__RECORDS PROVIDED__:
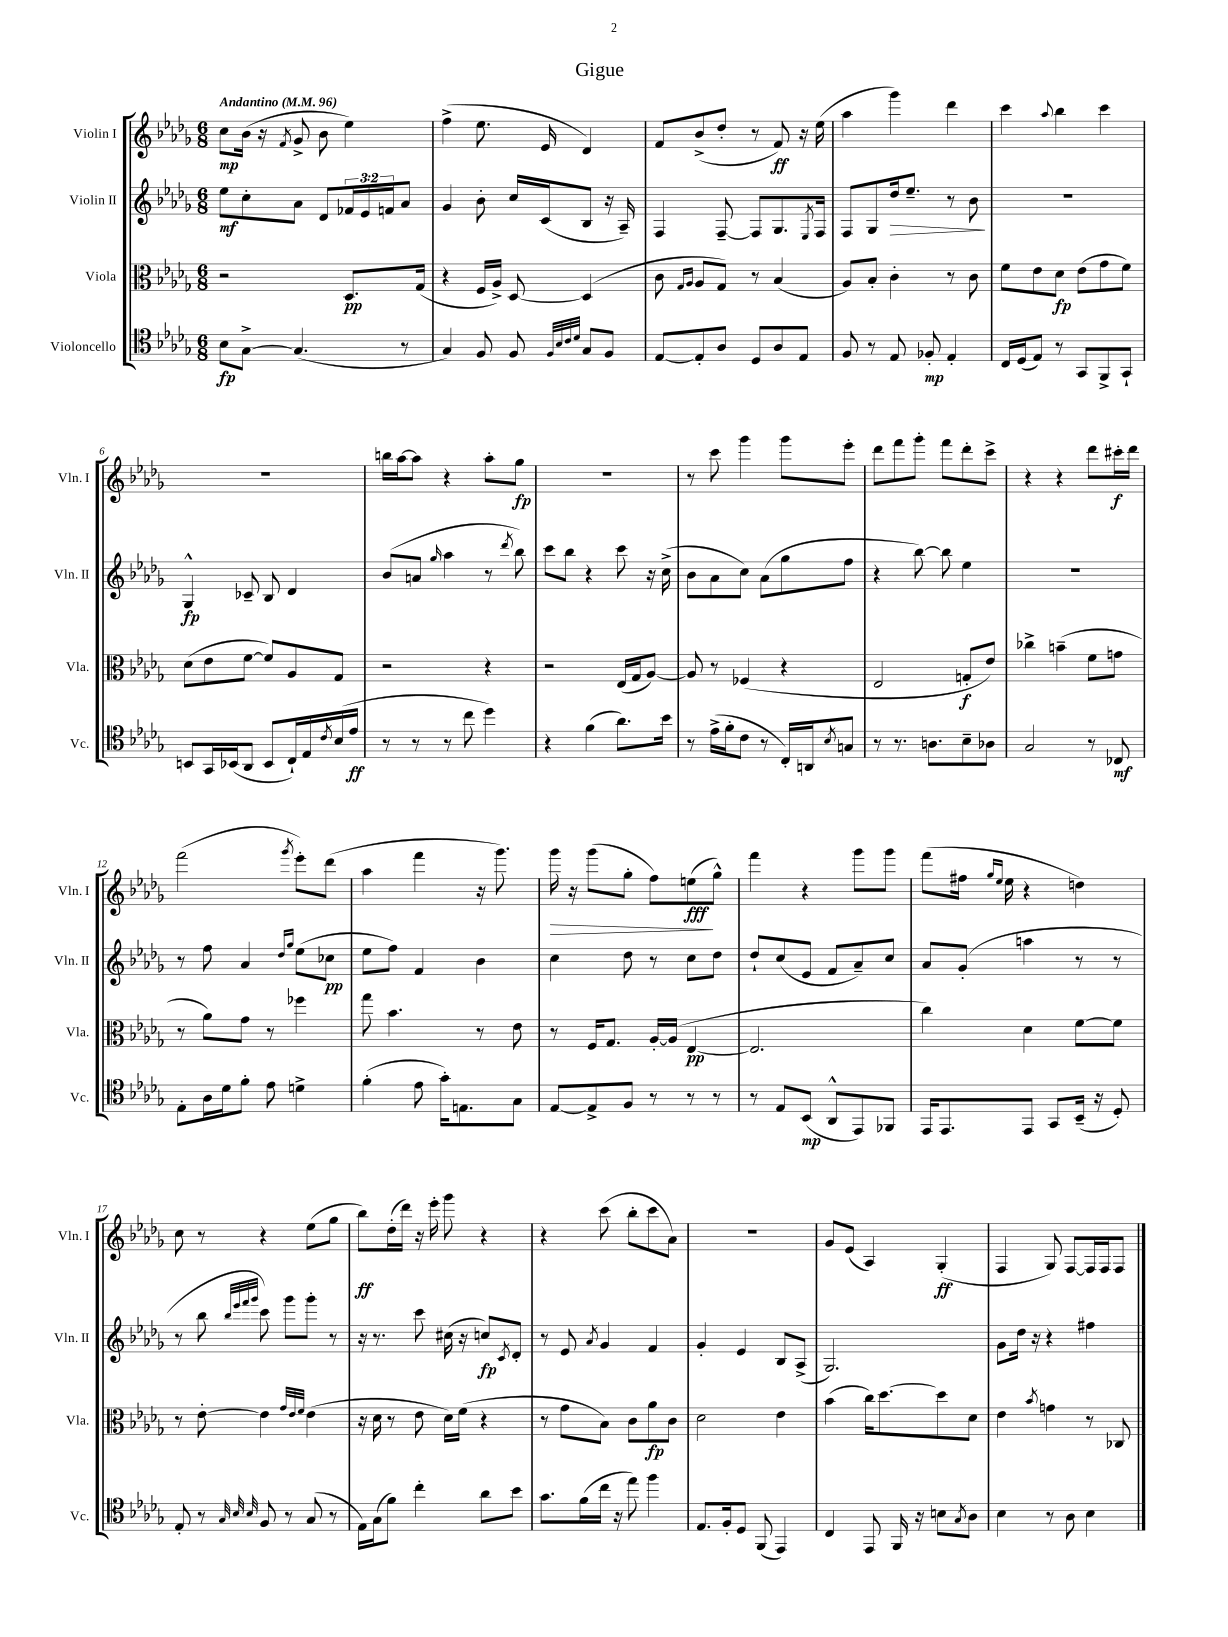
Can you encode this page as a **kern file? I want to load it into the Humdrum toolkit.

**kern	**dynam	**kern	**dynam	**kern	**dynam	**kern	**dynam
*part4	*part4	*part3	*part3	*part2	*part2	*part1	*part1
*staff4	*staff4	*staff3	*staff3	*staff2	*staff2	*staff1	*staff1
*I"Violoncello	*	*I"Viola	*	*I"Violin II	*	*I"Violin I	*
*I'Vc.	*	*I'Vla.	*	*I'Vln. II	*	*I'Vln. I	*
*clefC4	*	*clefC3	*	*clefG2	*	*clefG2	*
*k[b-e-a-d-g-]	*	*k[b-e-a-d-g-]	*	*k[b-e-a-d-g-]	*	*k[b-e-a-d-g-]	*
*M6/8	*	*M6/8	*	*M6/8	*	*M6/8	*
*MM96	*	*MM96	*	*MM96	*	*MM96	*
=1	=1	=1	=1	=1	=1	=1	=1
!	!	!	!	!	!	!LO:TX:a:B:t=Andantino	!
8B-\L	fp	2r	.	8ee-\L	mf	8cc\L	mp
[8G-^\J	.	.	.	8cc'\	.	(16b-\Jk	.
.	.	.	.	.	.	16r	.
.	.	.	.	.	.	8qf/	.
(4.G-/]	.	.	.	8a-\J	.	8g-^/	.
.	.	.	.	8d-/L	.	8b-\	.
.	.	8.D-/L	pp	24f-X/L	.	4ee-\)	.
.	.	.	.	24e-/	.	.	.
.	.	.	.	24fn/J	.	.	.
8r	.	.	.	8a-/J	.	.	.
.	.	(16G-/Jk	.	.	.	.	.
=2	=2	=2	=2	=2	=2	=2	=2
4G-/)	.	4r	.	4g-/	.	(4ff^\	.
8F/	.	16F/LL	.	8b-'\	.	8.ee-\	.
.	.	16A-^/JJ)	.	.	.	.	.
8F/	.	[8D-/	.	16cc/LL	.	.	.
.	.	.	.	(16c/J	.	16e-/	.
32qqF/LLL	.	.	.	.	.	.	.
32qqB-/	.	.	.	.	.	.	.
32qqc/	.	.	.	.	.	.	.
32qqd-/JJJ	.	.	.	.	.	.	.
8G-/L	.	(4D-/]	.	8B-/J	.	4d-/)	.
8F/J	.	.	.	16r	.	.	.
.	.	.	.	16A-~/)	.	.	.
=3	=3	=3	=3	=3	=3	=3	=3
[8E-/L	.	8c\	.	4F/	.	8f/L	.
.	.	16qqG-/LL	.	.	.	.	.
.	.	16qqA-/JJ	.	.	.	.	.
8E-'/]	.	8A-/L	.	.	.	(8b-^/	.
8A-/J	.	8G-/J)	.	[8F~/	.	8dd-'/J	.
8D-/L	.	8r	.	8F/L]	.	8r	.
8A-/	.	(4B-/	.	8.G-/	.	8f/)	ff
8E-/J	.	.	.	.	.	16r	.
.	.	.	.	8qE-/	.	.	.
.	.	.	.	16F/Jk	.	(16ee-\	.
=4	=4	=4	=4	=4	=4	=4	=4
8F/	.	8A-/L)	.	8F/L	.	4aa-\	.
8r	.	8B-'/J	.	8G-/	.	.	.
!	!	!	!	!	!LO:HP:b	!	!
8E-/	.	4c'\	.	16dd-/k	>	4ggg-\)	.
.	.	.	.	8.ee-~/J	.	.	.
8F-X'/	mp	.	.	.	.	.	.
4E-'/	.	8r	.	8r	.	4ddd-\	.
.	.	8c\	.	8b-\	.	.	.
.	.	.	.	.	]	.	.
=5	=5	=5	=5	=5	=5	=5	=5
16C/LL	.	8f\L	.	2.r	.	4ccc\	.
(16D-/J	.	.	.	.	.	.	.
8E-/J)	.	8e-\	.	.	.	.	.
.	.	.	.	.	.	8qqaa-/	.
8r	.	8d-\J	fp	.	.	4bb-\	.
8GG-/L	.	(8e-\L	.	.	.	.	.
8FF^/	.	8g-\	.	.	.	4ccc\	.
8GG-`/J	.	8f\J)	.	.	.	.	.
!!LO:LB:g=z
=6	=6	=6	=6	=6	=6	=6	=6
8BBn/L	.	(8d-\L	.	4G-^^/	fp	2.r	.
16GG-/L	.	8e-\	.	.	.	.	.
(16BB-X/J	.	.	.	.	.	.	.
8AA-/J	.	[8f\J	.	8c-X~/	.	.	.
8BB-/L	.	8f/L])	.	8B-/	.	.	.
16C`/L)	.	8A-/	.	4d-/	.	.	.
16E-/	.	.	.	.	.	.	.
8qc/	.	.	.	.	.	.	.
(16B-/	.	8G-/J	.	.	.	.	.
16e-/JJ	ff	.	.	.	.	.	.
=7	=7	=7	=7	=7	=7	=7	=7
8r	.	2r	.	(8b-/L	.	16bbn\LL	.
.	.	.	.	.	.	[16aa-\J	.
8r	.	.	.	8an/J	.	8aa-\J]	.
.	.	.	.	16qqgg-/	.	.	.
8r	.	.	.	4aa-\	.	4r	.
8cc\	.	.	.	.	.	.	.
4dd-\)	.	4r	.	8r	.	8aa-'\L	.
.	.	.	.	8qddd-/	.	.	.
.	.	.	.	8bb-\)	.	8gg-\J	fp
=8	=8	=8	=8	=8	=8	=8	=8
4r	.	2r	.	8ccc\L	.	2.r	.
.	.	.	.	8bb-\J	.	.	.
(4f\	.	.	.	4r	.	.	.
8.a-\L)	.	(16E-/LL	.	8ccc\	.	.	.
.	.	16G-/J	.	.	.	.	.
.	.	[8A-/J)	.	16r	.	.	.
16b-\Jk	.	.	.	(16cc^\	.	.	.
=9	=9	=9	=9	=9	=9	=9	=9
8r	.	8A-/]	.	8b-\L	.	8r	.
(16e-^\LL	.	8r	.	8a-\	.	8ccc\	.
16f'\J	.	.	.	.	.	.	.
8c\J	.	(4F-X/	.	8cc\J)	.	4ggg-\	.
8r	.	.	.	(8a-\L	.	.	.
16C'/LL)	.	4r	.	8gg-\	.	8ggg-\L	.
16AAn/J	.	.	.	.	.	.	.
8qB-/	.	.	.	.	.	.	.
8Gn/J	.	.	.	8ff\J	.	8eee-'\J	.
=10	=10	=10	=10	=10	=10	=10	=10
8r	.	2E-/	.	4r	.	8ddd-\L	.
8.r	.	.	.	.	.	8fff\	.
.	.	.	.	[8bb-\)	.	8ggg-'\J	.
8.An\L	.	.	.	.	.	.	.
.	.	.	.	8bb-\]	.	8fff\L	.
8B-~\	.	8Gn'/L	f	4ee-\	.	8ddd-'\	.
8A-X\J	.	8e-/J)	.	.	.	8ccc^\J	.
=11	=11	=11	=11	=11	=11	=11	=11
2G-/	.	4cc-X^\	.	2.r	.	4r	.
.	.	(4bn~\	.	.	.	4r	.
8r	.	8f\L	.	.	.	8ddd-\L	.
8C-X/	mf	8gn\J	.	.	.	16ccc#X'\L	f
.	.	.	.	.	.	16ddd-\JJ	.
!!LO:LB:g=z
=12	=12	=12	=12	=12	=12	=12	=12
8E-'\L	.	8r	.	8r	.	(2fff\	.
16A-\L	.	8a-\L)	.	8ff\	.	.	.
16d-\J	.	.	.	.	.	.	.
8f'\J	.	8g-\J	.	4a-/	.	.	.
8e-\	.	8r	.	.	.	.	.
.	.	.	.	16qqdd-/LL	.	.	.
.	.	.	.	16qqgg-/JJ	.	8qggg-/	.
4dn^\	.	4ff-X\	.	(8ee-\L	.	8eee-'\L)	.
.	.	.	.	8cc-X\J	pp	(8ddd-\J	.
=13	=13	=13	=13	=13	=13	=13	=13
(4f'\	.	8gg-\	.	8ee-\L	.	4aa-\	.
.	.	4.b-\	.	8ff\J)	.	.	.
8e-\	.	.	.	4f/	.	4fff\	.
16g-'\KL)	.	.	.	.	.	.	.
8.En\	.	.	.	.	.	.	.
.	.	8r	.	4b-\	.	16r	.
.	.	.	.	.	.	8.ggg-\)	.
8G-\J	.	8e-\	.	.	.	.	.
=14	=14	=14	=14	=14	=14	=14	=14
!	!	!	!	!	!	!	!LO:HP:b
[8E-/L	.	8r	.	4cc\	.	16ggg-\	>
.	.	.	.	.	.	16r	.
8E-^/]	.	16F/KL	.	.	.	(8ggg-\L	.
.	.	8.G-/J	.	.	.	.	.
8F/J	.	.	.	8dd-\	.	8gg-'\J	.
8r	.	[16A-'/LL	.	8r	.	8ff\L)	.
.	.	(16A-/JJ]	.	.	.	.	.
8r	.	[4E-/	pp	8cc\L	.	(8een\	fff
8r	.	.	.	8dd-\J	.	8gg-^^\J)	]
=15	=15	=15	=15	=15	=15	=15	=15
8r	.	2.E-/]	.	8dd-`/L	.	4fff\	.
8E-/L	.	.	.	(8cc/	.	.	.
(8BB-/J	mp	.	.	8e-/J	.	4r	.
8AA-^^/L	.	.	.	8f/L	.	.	.
8EE-/)	.	.	.	8a-~/)	.	8ggg-\L	.
8FF-X/J	.	.	.	8cc/J	.	8ggg-\J	.
=16	=16	=16	=16	=16	=16	=16	=16
16EE-/KL	.	4cc\)	.	8a-/L	.	(8fff\L	.
8.EE-/	.	.	.	.	.	.	.
.	.	.	.	(8g-'/J	.	16ff#X\Jk	.
.	.	.	.	.	.	16qqgg-/LL	.
.	.	.	.	.	.	16qqee-/JJ	.
.	.	.	.	.	.	16ee-\	.
8EE-/J	.	4d-\	.	4aan\	.	4r	.
8GG-/L	.	.	.	.	.	.	.
(16BB-~/Jk	.	[8f\L	.	8r	.	4ddn\)	.
16r	.	.	.	.	.	.	.
8D-'/)	.	8f\J]	.	8r	.	.	.
!!LO:LB:g=z
=17	=17	=17	=17	=17	=17	=17	=17
8E-'/	.	8r	.	8r	.	8cc\	.
8r	.	[8e-'\	.	8bb-\	.	8r	.
.	.	.	.	32qqbb-/LLL	.	.	.
32qqG-/	.	.	.	32qqeee-/	.	.	.
32qqB-/	.	.	.	32qqfff/	.	.	.
32qqB-/	.	.	.	32qqggg-/JJJ	.	.	.
8F/	.	4e-\]	.	8ccc\)	.	4r	.
8r	.	.	.	8ggg-\L	.	.	.
.	.	32qqg-/LLL	.	.	.	.	.
.	.	32qqe-/	.	.	.	.	.
.	.	32qqf/JJJ	.	.	.	.	.
(8G-/	.	(4e-\	.	8ggg-'\J	.	(8ee-\L	.
8r	.	.	.	8r	.	8gg-\J	.
=18	=18	=18	=18	=18	=18	=18	=18
16E-\LL)	.	16r	.	16r	.	8bb-\L)	ff
(16G-\J	.	16d-\	.	8.r	.	.	.
8f\J)	.	8r	.	.	.	(16dd-'\L	.
.	.	.	.	.	.	16ddd-\JJ)	.
4cc'\	.	8e-\	.	8ccc\	.	16r	.
.	.	.	.	.	.	16eee-'\	.
.	.	16d-\LL)	.	(16cc#X\	.	8ggg-\	.
.	.	(16f\JJ	.	16r	.	.	.
8a-\L	.	4r	.	8ccn/L)	fp	4r	.
.	.	.	.	8qc/	.	.	.
8b-\J	.	.	.	8d-'/J	.	.	.
=19	=19	=19	=19	=19	=19	=19	=19
8.g-\L	.	8r	.	8r	.	4r	.
.	.	8g-\L	.	8e-/	.	.	.
(16f\L	.	.	.	.	.	.	.
.	.	.	.	8qa-/	.	.	.
16cc\JJ	.	8B-\J)	.	4g-/	.	(8ccc\	.
16r	.	.	.	.	.	.	.
8ee-\)	.	8c\L	.	.	.	8bb-'\L	.
4ff\	.	8a-\	fp	4f/	.	8ccc\	.
.	.	8c\J	.	.	.	8a-\J)	.
=20	=20	=20	=20	=20	=20	=20	=20
8.E-/L	.	2d-\	.	4g-'/	.	2.r	.
16F'/k	.	.	.	.	.	.	.
8D-/J	.	.	.	4e-/	.	.	.
(8FF/	.	.	.	.	.	.	.
4EE-/)	.	4e-\	.	8B-/L	.	.	.
.	.	.	.	(8A-^/J	.	.	.
=21	=21	=21	=21	=21	=21	=21	=21
4C/	.	(4b-\	.	2.G-/)	.	8g-/L	.
.	.	.	.	.	.	(8e-/J	.
8EE-/	.	16cc\KL)	.	.	.	4A-/)	.
.	.	[8.dd-\	.	.	.	.	.
16FF/	.	.	.	.	.	.	.
16r	.	.	.	.	.	.	.
8Bn\L	.	8dd-\]	.	.	.	(4G-'/	ff
8qG-/	.	.	.	.	.	.	.
8A-\J	.	8d-\J	.	.	.	.	.
=22	=22	=22	=22	=22	=22	=22	=22
4B-\	.	4e-\	.	8g-\L	.	4F/	.
.	.	.	.	16dd-\Jk	.	.	.
.	.	.	.	16r	.	.	.
.	.	8qb-/	.	.	.	.	.
8r	.	4gn\	.	4r	.	8G-/)	.
8A-\	.	.	.	.	.	[8F/L	.
4B-\	.	8r	.	4ff#X\	.	16F/L]	.
.	.	.	.	.	.	16F/J	.
.	.	8C-X/	.	.	.	8F/J	.
==	==	==	==	==	==	==	==
*-	*-	*-	*-	*-	*-	*-	*-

__WHAT TO PRODUCE__: How many lines of the data above contain the string "kern"? Case matters. Reply with the number only.

__REPLY__: 2